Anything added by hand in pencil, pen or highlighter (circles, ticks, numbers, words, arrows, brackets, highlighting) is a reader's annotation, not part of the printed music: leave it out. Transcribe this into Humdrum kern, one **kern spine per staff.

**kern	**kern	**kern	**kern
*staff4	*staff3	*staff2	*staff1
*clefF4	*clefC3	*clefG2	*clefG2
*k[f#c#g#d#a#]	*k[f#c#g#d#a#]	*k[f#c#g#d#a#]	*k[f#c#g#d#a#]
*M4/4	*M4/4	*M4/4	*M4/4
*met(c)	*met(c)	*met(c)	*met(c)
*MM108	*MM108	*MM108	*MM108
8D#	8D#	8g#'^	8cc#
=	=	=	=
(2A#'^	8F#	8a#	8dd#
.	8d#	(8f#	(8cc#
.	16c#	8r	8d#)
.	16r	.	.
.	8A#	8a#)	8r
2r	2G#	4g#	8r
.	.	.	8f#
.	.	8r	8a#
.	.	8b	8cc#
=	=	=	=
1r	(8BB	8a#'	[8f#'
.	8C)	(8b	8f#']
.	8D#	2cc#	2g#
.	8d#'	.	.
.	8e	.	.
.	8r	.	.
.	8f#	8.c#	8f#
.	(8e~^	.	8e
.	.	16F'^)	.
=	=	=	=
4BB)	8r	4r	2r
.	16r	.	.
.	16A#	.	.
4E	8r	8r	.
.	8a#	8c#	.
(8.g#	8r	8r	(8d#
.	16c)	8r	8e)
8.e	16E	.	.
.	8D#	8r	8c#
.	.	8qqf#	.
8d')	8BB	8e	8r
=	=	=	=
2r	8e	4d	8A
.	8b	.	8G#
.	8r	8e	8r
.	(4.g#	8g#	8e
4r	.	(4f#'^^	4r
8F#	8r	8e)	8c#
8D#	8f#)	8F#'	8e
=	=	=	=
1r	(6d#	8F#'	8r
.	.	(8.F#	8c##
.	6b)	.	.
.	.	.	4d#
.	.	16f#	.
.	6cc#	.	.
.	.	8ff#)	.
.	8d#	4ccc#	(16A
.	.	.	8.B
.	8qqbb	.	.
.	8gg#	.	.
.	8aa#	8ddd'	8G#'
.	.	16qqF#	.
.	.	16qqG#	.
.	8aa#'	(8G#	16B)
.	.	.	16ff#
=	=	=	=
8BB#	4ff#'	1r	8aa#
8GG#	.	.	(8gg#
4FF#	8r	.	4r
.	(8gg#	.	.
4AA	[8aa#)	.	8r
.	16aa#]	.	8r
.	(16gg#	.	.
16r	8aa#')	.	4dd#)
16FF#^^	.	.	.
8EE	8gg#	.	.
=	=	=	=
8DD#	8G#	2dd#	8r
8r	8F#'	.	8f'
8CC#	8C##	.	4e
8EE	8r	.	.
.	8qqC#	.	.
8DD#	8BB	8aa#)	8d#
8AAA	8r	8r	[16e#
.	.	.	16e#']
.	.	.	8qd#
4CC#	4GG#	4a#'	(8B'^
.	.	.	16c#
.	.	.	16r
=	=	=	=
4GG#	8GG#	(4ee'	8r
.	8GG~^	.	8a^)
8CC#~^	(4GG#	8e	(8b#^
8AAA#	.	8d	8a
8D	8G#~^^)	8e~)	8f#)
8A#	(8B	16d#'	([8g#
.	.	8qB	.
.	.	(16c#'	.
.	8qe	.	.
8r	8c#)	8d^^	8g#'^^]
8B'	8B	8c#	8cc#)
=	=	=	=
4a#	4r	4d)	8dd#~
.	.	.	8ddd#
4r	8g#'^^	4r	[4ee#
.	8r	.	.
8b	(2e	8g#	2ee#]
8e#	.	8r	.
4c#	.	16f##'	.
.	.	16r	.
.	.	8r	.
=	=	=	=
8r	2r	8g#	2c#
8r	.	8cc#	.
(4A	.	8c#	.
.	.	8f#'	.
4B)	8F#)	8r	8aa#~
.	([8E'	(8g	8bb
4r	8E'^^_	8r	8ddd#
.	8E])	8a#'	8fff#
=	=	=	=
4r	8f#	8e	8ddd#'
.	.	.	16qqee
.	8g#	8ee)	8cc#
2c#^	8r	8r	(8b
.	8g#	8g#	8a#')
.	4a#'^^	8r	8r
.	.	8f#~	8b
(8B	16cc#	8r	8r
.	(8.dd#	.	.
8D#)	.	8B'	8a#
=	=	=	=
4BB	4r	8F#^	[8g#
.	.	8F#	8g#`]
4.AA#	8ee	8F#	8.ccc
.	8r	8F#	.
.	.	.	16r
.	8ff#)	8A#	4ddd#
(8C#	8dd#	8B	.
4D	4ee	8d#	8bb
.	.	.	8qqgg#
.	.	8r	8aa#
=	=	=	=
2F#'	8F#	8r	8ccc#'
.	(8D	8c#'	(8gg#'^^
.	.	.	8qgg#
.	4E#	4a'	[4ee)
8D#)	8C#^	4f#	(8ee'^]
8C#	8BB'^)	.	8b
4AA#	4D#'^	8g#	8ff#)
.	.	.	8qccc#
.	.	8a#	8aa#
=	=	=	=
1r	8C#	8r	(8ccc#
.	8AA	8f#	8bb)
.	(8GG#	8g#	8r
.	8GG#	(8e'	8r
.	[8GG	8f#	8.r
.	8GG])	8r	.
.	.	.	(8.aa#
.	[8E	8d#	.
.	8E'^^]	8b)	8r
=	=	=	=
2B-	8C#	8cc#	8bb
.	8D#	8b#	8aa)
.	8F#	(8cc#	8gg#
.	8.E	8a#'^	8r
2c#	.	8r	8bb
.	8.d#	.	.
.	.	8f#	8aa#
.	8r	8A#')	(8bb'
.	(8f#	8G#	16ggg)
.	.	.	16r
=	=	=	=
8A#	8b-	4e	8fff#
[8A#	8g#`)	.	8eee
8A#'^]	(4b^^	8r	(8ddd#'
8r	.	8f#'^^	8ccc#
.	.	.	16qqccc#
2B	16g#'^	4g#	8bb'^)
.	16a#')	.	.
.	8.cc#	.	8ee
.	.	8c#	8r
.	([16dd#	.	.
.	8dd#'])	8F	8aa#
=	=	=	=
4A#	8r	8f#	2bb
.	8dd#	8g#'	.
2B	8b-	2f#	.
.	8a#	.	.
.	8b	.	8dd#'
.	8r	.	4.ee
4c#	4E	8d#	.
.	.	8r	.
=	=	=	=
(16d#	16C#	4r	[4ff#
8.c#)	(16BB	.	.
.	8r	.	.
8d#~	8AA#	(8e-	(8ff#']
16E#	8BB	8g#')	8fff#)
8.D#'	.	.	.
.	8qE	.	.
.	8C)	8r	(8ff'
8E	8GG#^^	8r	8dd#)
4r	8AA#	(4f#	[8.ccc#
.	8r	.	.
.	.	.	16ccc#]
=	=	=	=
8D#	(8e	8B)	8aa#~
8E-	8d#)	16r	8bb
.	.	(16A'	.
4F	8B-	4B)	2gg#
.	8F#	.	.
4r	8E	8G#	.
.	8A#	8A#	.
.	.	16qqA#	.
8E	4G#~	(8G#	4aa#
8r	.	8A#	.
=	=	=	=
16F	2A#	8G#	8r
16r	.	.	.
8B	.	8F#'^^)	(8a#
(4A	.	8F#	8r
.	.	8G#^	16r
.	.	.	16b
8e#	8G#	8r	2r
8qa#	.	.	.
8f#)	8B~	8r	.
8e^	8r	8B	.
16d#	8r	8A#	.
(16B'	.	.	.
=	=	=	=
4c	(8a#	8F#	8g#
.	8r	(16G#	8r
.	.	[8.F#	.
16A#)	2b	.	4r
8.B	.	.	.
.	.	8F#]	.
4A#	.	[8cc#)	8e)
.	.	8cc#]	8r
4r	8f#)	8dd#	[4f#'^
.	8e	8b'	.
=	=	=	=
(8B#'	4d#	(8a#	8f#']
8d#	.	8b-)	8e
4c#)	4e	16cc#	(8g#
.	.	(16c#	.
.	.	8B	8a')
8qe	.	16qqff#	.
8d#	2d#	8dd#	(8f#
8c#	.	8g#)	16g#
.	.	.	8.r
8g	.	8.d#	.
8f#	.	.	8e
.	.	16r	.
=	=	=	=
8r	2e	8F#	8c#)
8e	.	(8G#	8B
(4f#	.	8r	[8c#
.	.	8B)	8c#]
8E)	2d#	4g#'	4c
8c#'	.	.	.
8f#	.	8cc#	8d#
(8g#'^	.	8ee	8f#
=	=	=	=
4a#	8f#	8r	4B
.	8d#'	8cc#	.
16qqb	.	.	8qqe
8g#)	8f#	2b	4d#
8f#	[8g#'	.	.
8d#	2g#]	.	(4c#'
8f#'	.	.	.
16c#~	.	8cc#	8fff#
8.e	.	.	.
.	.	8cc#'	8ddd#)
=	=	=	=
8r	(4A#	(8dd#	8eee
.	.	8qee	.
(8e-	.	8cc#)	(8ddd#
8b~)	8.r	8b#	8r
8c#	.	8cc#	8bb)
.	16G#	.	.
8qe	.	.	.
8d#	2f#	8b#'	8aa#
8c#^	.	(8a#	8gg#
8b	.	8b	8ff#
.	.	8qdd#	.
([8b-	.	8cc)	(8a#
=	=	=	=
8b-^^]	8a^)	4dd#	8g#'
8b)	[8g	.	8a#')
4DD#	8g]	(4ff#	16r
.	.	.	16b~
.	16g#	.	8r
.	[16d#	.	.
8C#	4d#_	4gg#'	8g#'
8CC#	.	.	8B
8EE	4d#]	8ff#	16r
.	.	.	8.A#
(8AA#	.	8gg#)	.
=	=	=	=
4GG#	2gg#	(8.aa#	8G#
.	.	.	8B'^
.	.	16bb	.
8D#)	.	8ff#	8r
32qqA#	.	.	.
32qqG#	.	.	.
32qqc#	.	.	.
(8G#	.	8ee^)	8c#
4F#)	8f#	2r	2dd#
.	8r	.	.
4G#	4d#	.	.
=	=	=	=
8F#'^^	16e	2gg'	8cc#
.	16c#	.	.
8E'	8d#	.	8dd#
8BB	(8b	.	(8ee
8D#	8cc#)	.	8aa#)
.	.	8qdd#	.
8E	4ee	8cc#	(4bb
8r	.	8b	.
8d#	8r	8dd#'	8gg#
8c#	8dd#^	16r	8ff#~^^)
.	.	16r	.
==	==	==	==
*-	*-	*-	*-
================
### PROBLEM TO WORK ON
How many lines in the rows above contain the string "kern"? Case counts; reply with the number alone.

### EXERCISE RESULT
2